To be done: Pick out every line in the entries below that contains the string "appoggiatura", and copy each of those lines.

[Saved entries]
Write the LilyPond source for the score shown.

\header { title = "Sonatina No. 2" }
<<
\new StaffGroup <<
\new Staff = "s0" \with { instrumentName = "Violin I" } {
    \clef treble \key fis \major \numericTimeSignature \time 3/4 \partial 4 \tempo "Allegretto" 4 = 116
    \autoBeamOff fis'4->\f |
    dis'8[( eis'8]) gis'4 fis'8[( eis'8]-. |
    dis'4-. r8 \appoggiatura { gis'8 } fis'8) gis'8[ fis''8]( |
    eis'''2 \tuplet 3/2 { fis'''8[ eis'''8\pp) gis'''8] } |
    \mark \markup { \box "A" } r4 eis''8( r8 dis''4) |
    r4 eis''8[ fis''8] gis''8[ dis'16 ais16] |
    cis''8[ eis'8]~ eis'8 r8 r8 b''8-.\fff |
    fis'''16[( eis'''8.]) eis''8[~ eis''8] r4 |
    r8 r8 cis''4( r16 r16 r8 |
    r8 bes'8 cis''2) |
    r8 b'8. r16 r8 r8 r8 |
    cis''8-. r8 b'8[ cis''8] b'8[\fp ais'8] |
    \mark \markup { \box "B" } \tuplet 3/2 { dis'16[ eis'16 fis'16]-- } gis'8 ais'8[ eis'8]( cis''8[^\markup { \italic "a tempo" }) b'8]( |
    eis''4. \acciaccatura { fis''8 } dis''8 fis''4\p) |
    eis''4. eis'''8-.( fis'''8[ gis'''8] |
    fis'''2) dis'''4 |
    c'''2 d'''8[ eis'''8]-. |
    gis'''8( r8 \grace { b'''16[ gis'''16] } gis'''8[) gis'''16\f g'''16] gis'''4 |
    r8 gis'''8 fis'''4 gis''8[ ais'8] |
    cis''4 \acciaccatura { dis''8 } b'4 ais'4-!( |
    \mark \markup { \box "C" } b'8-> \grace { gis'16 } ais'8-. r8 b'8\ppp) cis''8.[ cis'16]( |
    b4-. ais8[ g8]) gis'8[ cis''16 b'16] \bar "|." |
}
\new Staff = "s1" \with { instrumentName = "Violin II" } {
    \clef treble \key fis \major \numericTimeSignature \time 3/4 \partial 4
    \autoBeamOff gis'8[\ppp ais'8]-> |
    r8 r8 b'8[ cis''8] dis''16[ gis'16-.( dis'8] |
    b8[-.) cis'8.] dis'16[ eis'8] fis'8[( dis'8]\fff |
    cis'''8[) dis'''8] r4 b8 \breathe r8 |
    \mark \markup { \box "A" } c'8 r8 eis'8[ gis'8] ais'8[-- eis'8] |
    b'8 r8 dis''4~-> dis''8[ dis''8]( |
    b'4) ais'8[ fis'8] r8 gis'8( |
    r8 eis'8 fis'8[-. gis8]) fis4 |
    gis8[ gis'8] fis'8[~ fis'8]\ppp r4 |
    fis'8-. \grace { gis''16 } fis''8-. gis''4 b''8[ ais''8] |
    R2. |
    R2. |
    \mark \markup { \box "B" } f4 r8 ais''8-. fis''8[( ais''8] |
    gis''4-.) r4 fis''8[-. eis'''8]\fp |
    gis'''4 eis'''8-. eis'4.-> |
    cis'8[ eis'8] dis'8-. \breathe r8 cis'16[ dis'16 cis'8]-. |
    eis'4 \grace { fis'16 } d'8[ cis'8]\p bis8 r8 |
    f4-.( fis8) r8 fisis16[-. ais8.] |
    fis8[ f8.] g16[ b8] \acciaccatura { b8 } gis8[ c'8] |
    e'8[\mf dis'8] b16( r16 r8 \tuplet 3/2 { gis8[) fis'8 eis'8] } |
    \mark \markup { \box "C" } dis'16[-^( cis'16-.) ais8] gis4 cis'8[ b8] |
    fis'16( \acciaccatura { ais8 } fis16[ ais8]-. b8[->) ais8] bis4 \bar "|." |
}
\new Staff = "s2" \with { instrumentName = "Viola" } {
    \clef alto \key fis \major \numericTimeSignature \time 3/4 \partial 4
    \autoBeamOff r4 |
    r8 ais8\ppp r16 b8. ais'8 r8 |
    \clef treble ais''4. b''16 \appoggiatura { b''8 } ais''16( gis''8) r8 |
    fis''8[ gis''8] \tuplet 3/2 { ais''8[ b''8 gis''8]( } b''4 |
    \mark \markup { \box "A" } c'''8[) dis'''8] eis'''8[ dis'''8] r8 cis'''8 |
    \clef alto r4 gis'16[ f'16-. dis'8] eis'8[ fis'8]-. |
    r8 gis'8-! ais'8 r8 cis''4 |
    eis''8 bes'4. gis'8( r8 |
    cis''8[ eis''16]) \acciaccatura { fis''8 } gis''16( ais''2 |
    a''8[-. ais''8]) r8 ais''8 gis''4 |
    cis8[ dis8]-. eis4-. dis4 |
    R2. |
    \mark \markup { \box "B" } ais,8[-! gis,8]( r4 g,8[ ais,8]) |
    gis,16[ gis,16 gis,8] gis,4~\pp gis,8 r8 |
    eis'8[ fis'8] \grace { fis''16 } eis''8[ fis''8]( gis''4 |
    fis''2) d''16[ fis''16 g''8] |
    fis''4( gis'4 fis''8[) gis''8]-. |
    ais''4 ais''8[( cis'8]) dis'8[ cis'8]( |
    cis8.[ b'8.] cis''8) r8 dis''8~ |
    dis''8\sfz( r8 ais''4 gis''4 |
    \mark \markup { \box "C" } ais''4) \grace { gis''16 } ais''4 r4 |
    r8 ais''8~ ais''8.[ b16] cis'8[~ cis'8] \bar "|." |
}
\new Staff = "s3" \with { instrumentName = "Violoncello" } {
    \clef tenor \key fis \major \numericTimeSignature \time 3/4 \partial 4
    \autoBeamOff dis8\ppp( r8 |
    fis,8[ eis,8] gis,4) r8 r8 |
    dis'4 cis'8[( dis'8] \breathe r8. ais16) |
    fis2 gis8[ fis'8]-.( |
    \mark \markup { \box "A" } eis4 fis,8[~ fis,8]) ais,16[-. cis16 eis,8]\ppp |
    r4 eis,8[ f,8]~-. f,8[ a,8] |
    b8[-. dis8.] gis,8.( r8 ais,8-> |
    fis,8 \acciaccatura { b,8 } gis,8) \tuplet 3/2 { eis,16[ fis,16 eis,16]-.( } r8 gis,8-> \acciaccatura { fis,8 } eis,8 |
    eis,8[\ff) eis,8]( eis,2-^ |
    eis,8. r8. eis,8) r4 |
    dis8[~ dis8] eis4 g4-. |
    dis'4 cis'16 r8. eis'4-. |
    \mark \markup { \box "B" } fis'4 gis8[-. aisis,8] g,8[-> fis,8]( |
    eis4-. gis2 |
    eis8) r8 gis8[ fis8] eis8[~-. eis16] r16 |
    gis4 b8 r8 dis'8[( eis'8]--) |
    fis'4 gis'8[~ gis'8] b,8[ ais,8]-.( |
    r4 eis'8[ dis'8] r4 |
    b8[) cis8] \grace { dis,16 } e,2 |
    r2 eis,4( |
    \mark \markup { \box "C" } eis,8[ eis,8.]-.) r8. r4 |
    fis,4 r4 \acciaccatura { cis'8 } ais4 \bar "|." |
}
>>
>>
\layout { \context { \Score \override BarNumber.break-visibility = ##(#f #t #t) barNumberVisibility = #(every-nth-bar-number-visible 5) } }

Solution to this problem:
    dis'4-. r8 \appoggiatura { gis'8 } fis'8) gis'8[ fis''8]( |
    \clef treble ais''4. b''16 \appoggiatura { b''8 } ais''16( gis''8) r8 |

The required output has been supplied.